Task item ::
With every picture left out, give the data below back exactly.

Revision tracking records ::
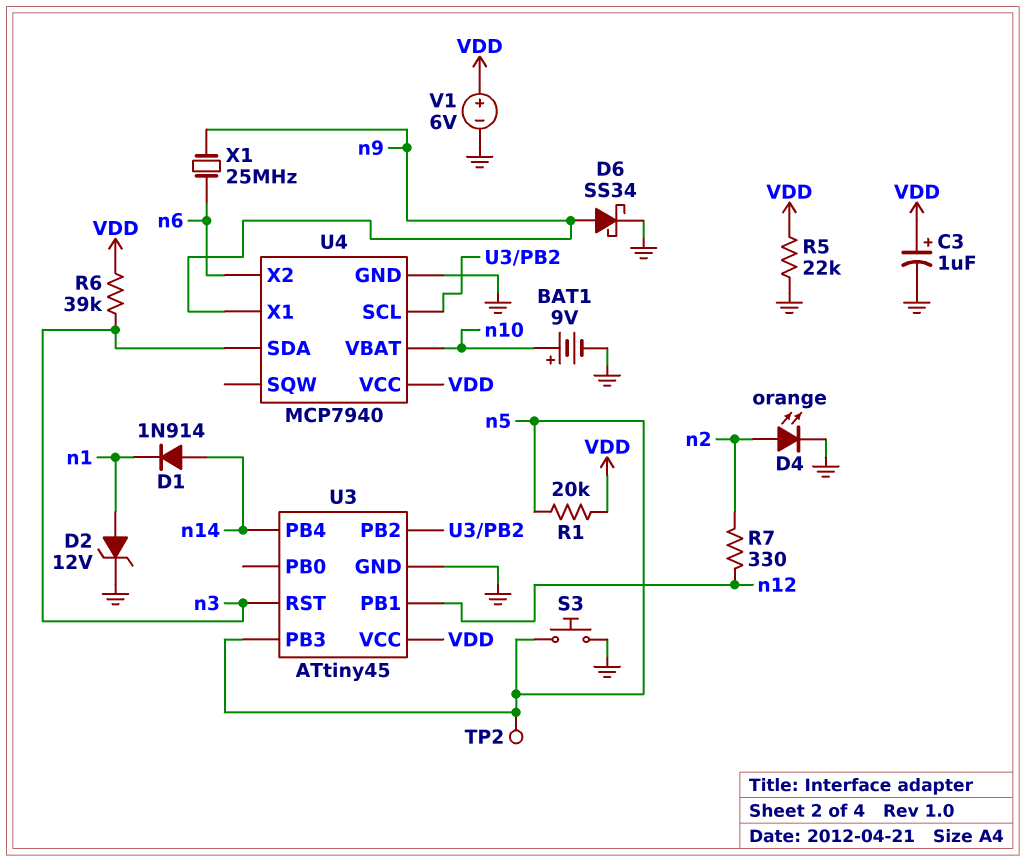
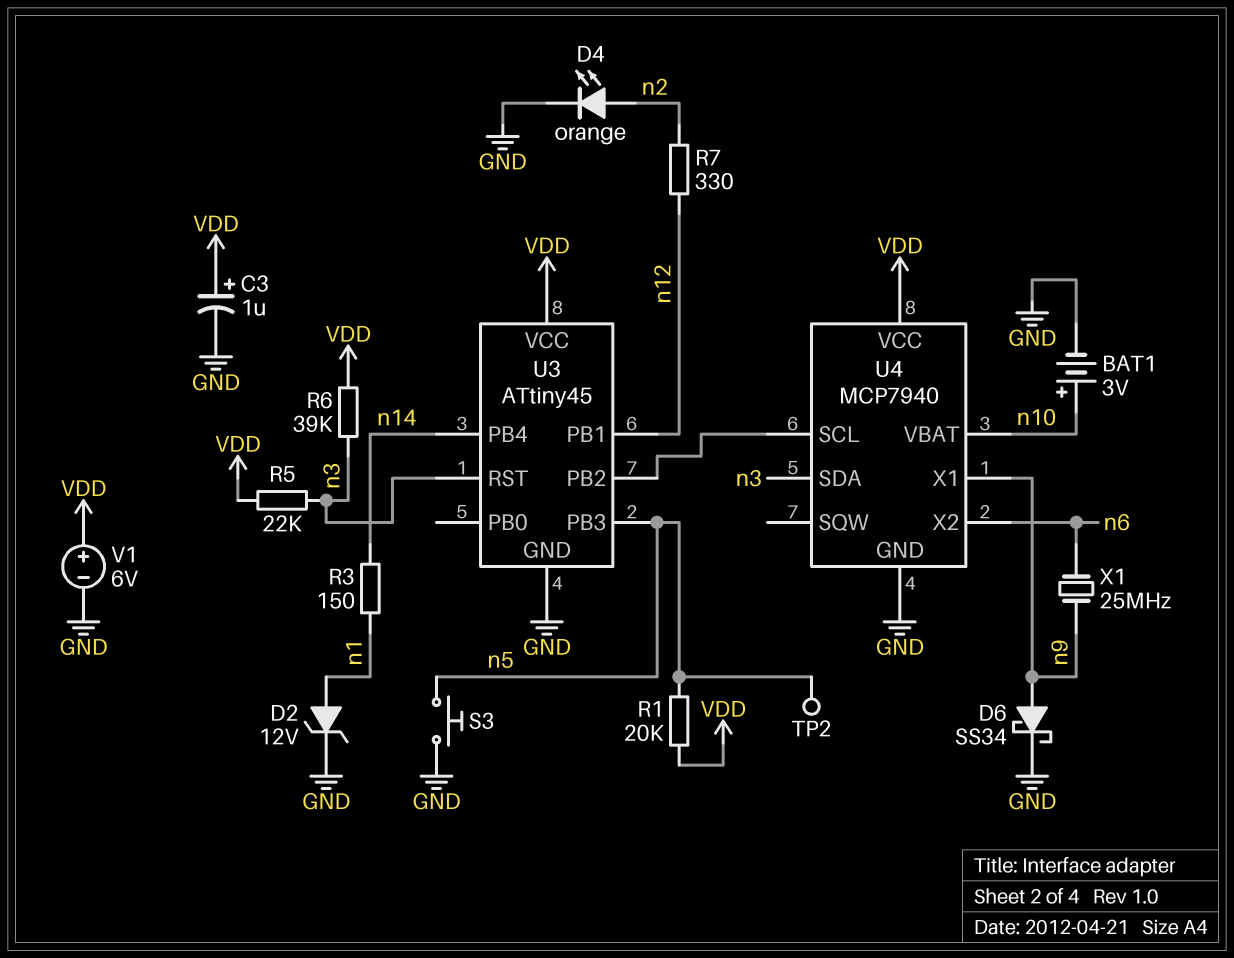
BAT1: 9V (plus n10, minus GND) -> 3V (plus n10, minus GND)
D1: diode 1N914 (A n14, K n1) -> none
R3: none -> 150 (n1, n14)
R5: 22k (GND, VDD) -> 22k (VDD, n3)

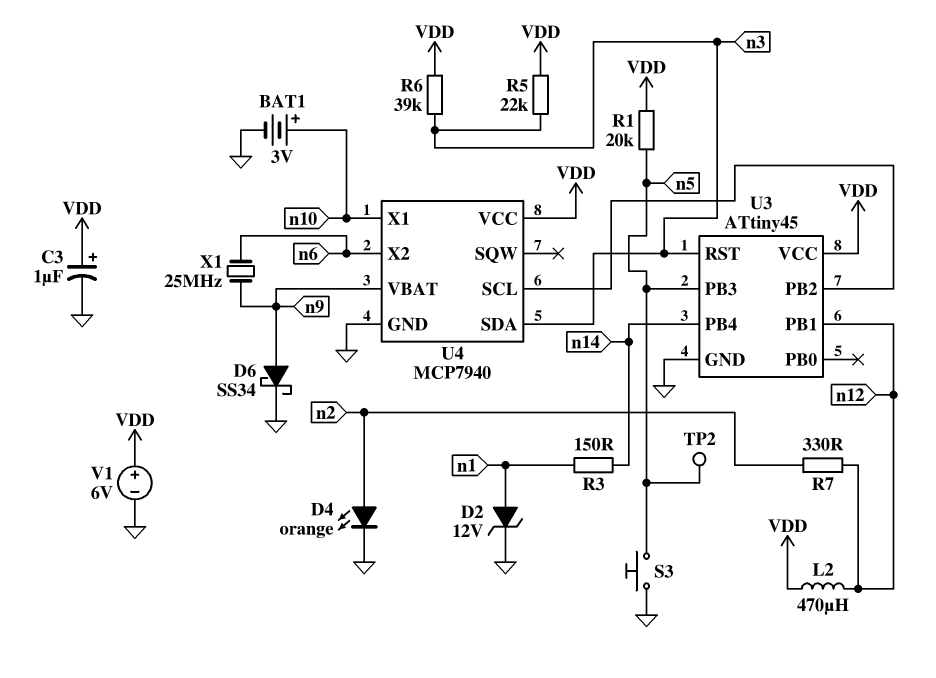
L2: none -> 470uH (VDD, n12)
U4 pin VBAT: n10 -> n9
U4 pin X1: n9 -> n10

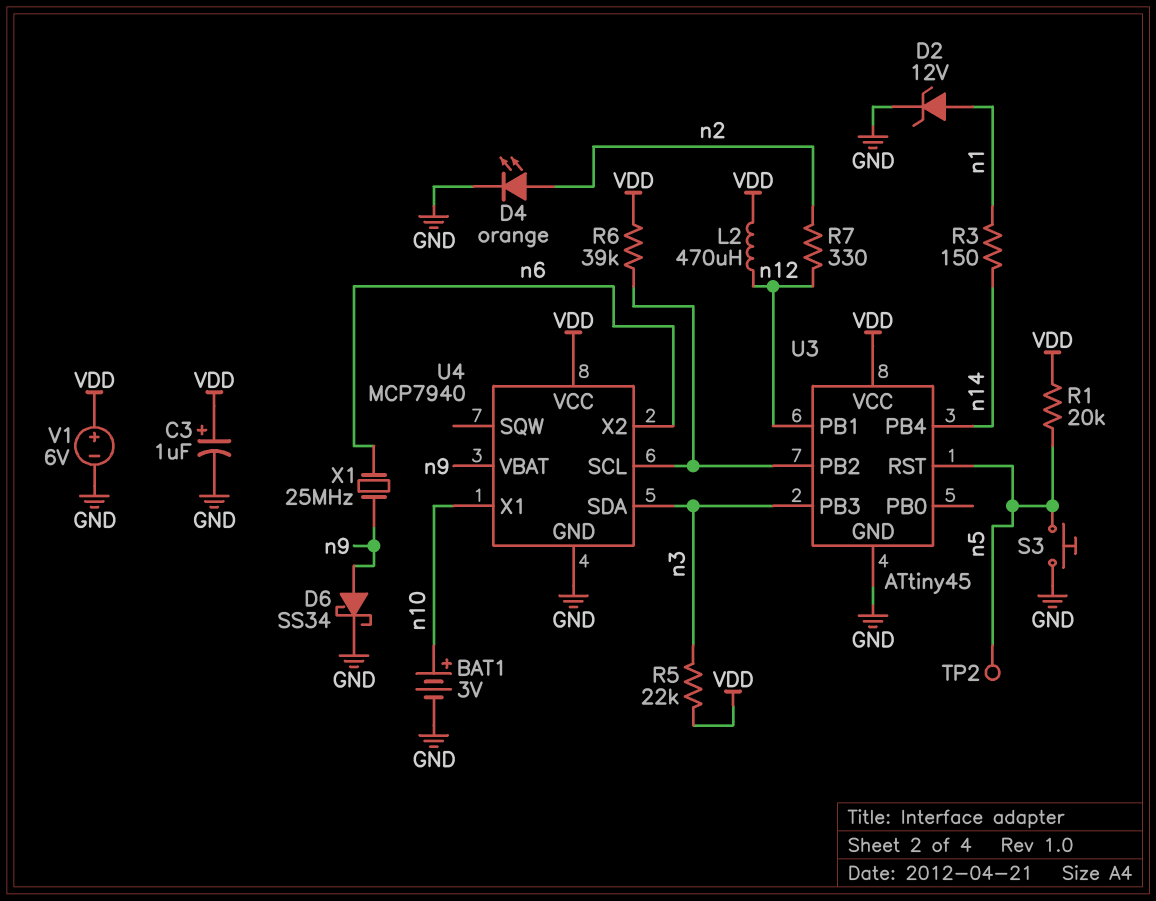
R6: 39k (VDD, n3) -> 39k (U3/PB2, VDD)
U3 pin PB3: n5 -> n3
U3 pin RST: n3 -> n5

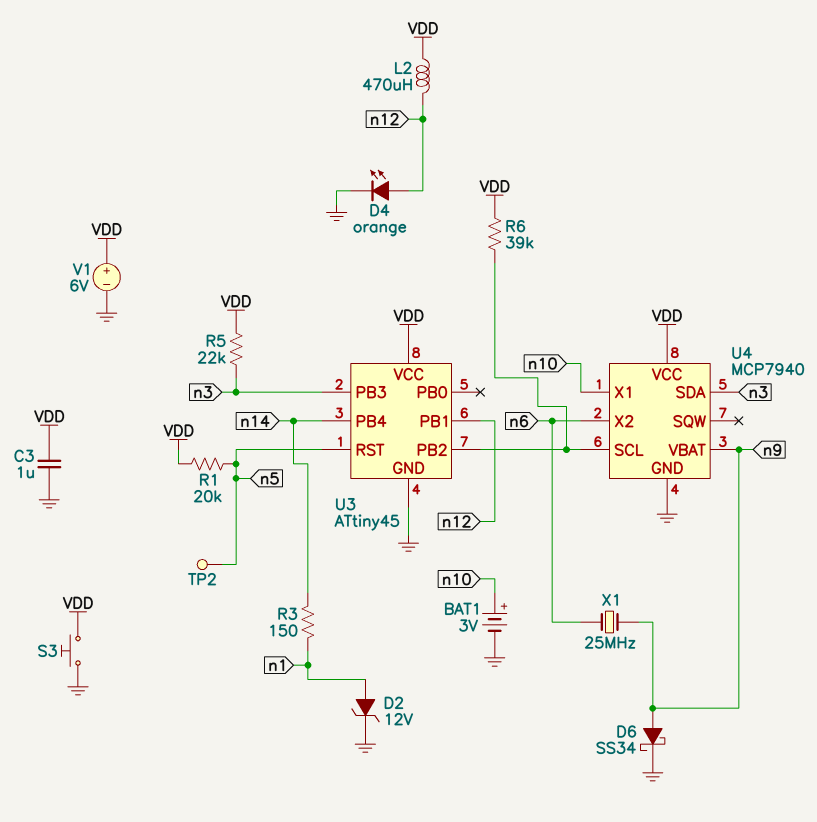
C3: 1uF (plus VDD, minus GND) -> 1uF (GND, VDD)
D4: LED orange (A n2, K GND) -> LED orange (A n12, K GND)
R7: 330 (n2, n12) -> none
S3: button (GND, n5) -> button (GND, VDD)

Answer for this exercise ::
BAT1: 9V (plus n10, minus GND) -> 3V (plus n10, minus GND)
D1: diode 1N914 (A n14, K n1) -> none
R3: none -> 150 (n1, n14)
R5: 22k (GND, VDD) -> 22k (VDD, n3)

L2: none -> 470uH (VDD, n12)
U4 pin VBAT: n10 -> n9
U4 pin X1: n9 -> n10

R6: 39k (VDD, n3) -> 39k (U3/PB2, VDD)
U3 pin PB3: n5 -> n3
U3 pin RST: n3 -> n5

C3: 1uF (plus VDD, minus GND) -> 1uF (GND, VDD)
D4: LED orange (A n2, K GND) -> LED orange (A n12, K GND)
R7: 330 (n2, n12) -> none
S3: button (GND, n5) -> button (GND, VDD)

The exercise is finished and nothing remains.